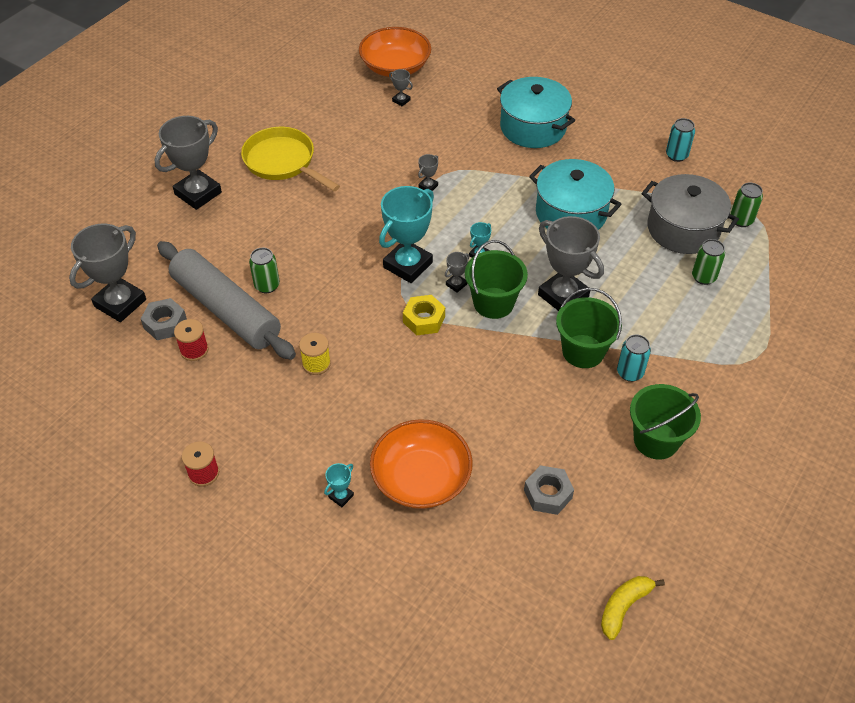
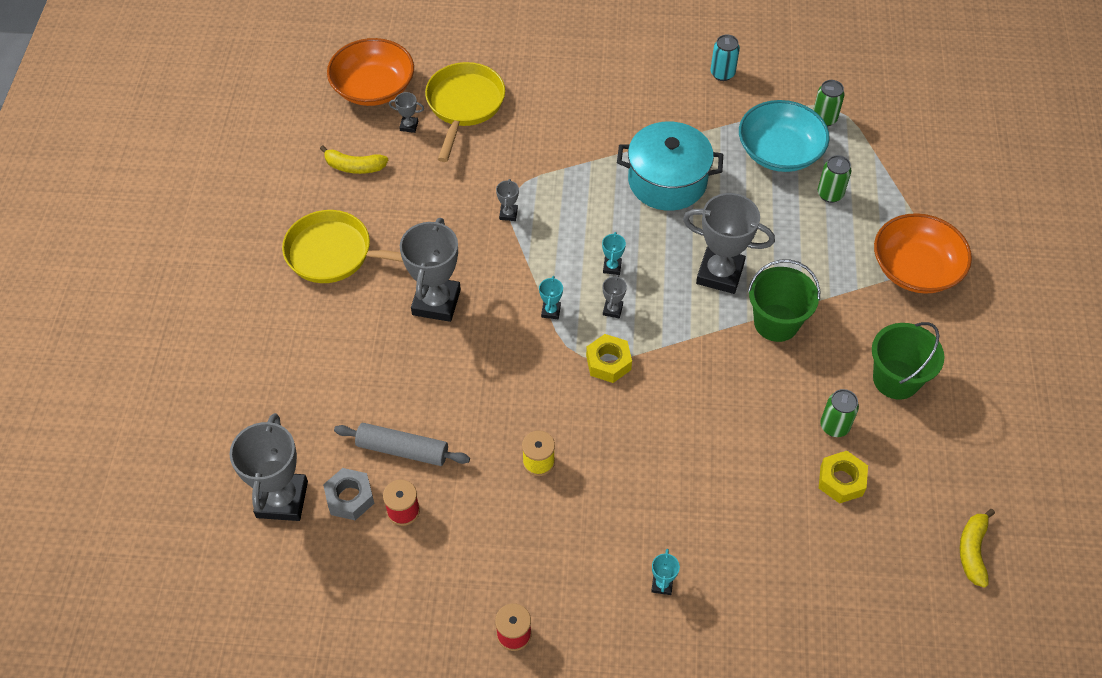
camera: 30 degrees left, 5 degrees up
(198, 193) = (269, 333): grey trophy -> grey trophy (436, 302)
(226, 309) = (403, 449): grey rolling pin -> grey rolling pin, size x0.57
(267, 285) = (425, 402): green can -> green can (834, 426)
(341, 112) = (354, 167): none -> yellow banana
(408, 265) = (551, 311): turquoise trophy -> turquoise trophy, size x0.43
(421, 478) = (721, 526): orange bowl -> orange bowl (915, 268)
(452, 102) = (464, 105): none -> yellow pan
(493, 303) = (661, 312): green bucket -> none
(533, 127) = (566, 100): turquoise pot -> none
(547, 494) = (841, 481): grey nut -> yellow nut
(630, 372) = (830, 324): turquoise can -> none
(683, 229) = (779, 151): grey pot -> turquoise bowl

════════════════

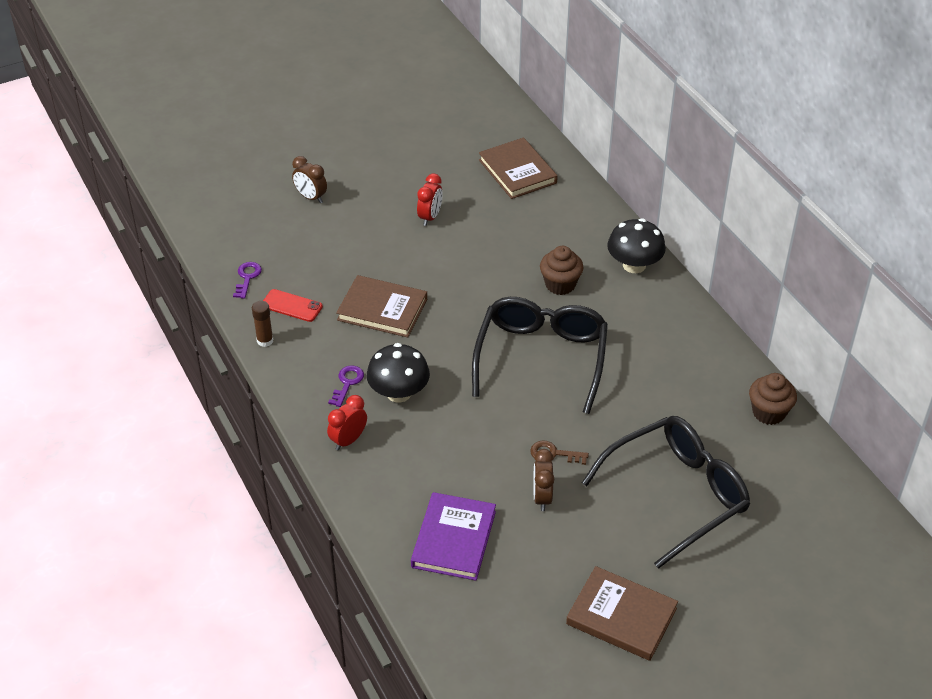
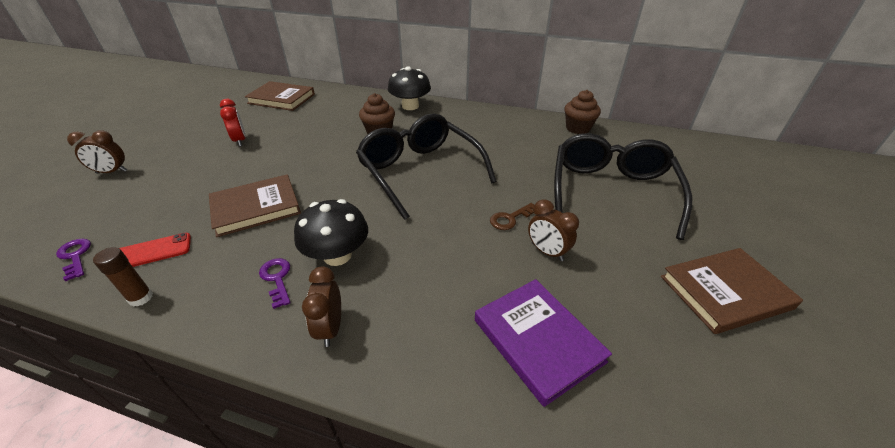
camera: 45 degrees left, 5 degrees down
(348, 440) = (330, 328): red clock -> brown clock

════════════════

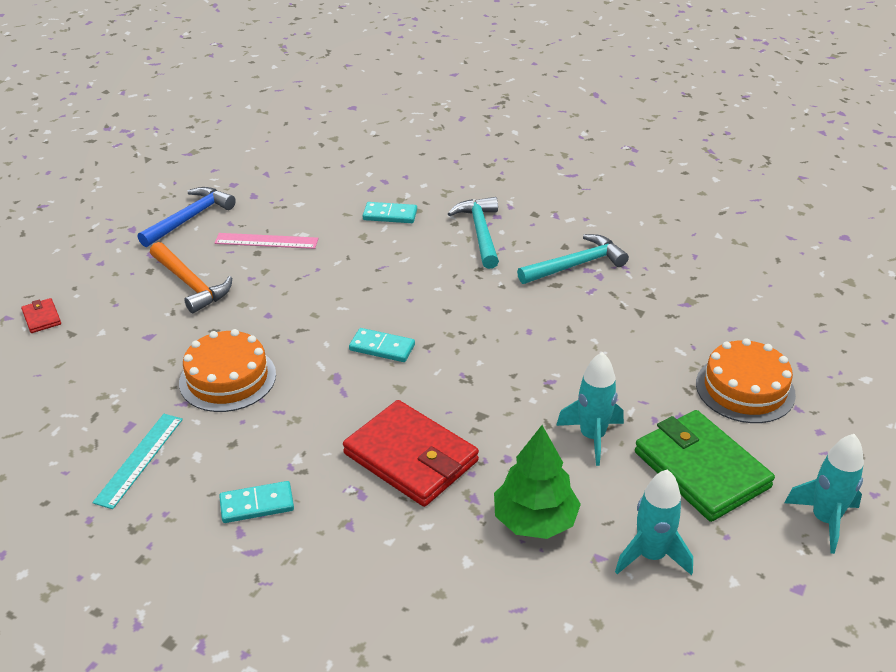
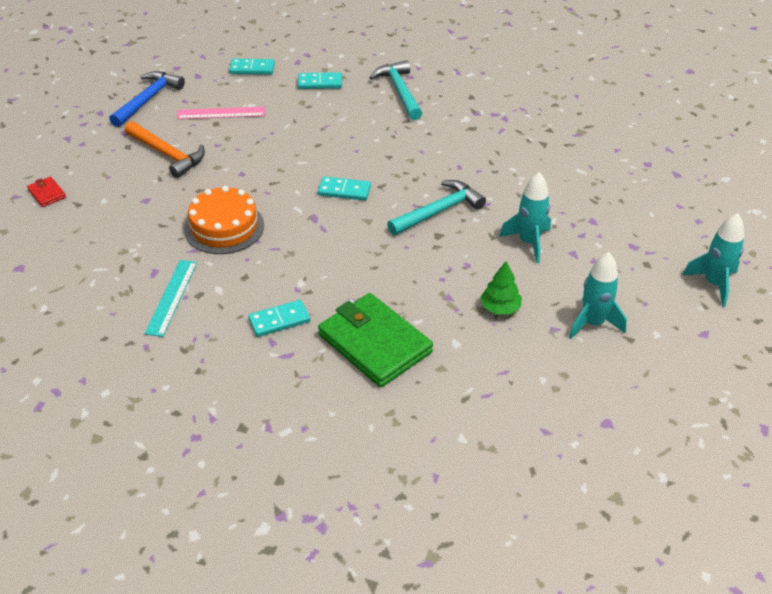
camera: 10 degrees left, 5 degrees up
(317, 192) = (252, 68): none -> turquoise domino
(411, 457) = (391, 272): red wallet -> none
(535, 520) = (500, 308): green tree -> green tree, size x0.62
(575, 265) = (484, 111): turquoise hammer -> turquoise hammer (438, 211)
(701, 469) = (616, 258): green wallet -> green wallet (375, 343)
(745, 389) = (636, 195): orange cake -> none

════════════════

*What you will do:*
In the listing above, locate the line containing "camera: 30 degrees left, 5 degrees up" and the line containing "(630, 372) = (830, 324): turquoise". Extract those two lines and every line between them, exactly as written, and only those.

*Answer:*
camera: 30 degrees left, 5 degrees up
(198, 193) = (269, 333): grey trophy -> grey trophy (436, 302)
(226, 309) = (403, 449): grey rolling pin -> grey rolling pin, size x0.57
(267, 285) = (425, 402): green can -> green can (834, 426)
(341, 112) = (354, 167): none -> yellow banana
(408, 265) = (551, 311): turquoise trophy -> turquoise trophy, size x0.43
(421, 478) = (721, 526): orange bowl -> orange bowl (915, 268)
(452, 102) = (464, 105): none -> yellow pan
(493, 303) = (661, 312): green bucket -> none
(533, 127) = (566, 100): turquoise pot -> none
(547, 494) = (841, 481): grey nut -> yellow nut
(630, 372) = (830, 324): turquoise can -> none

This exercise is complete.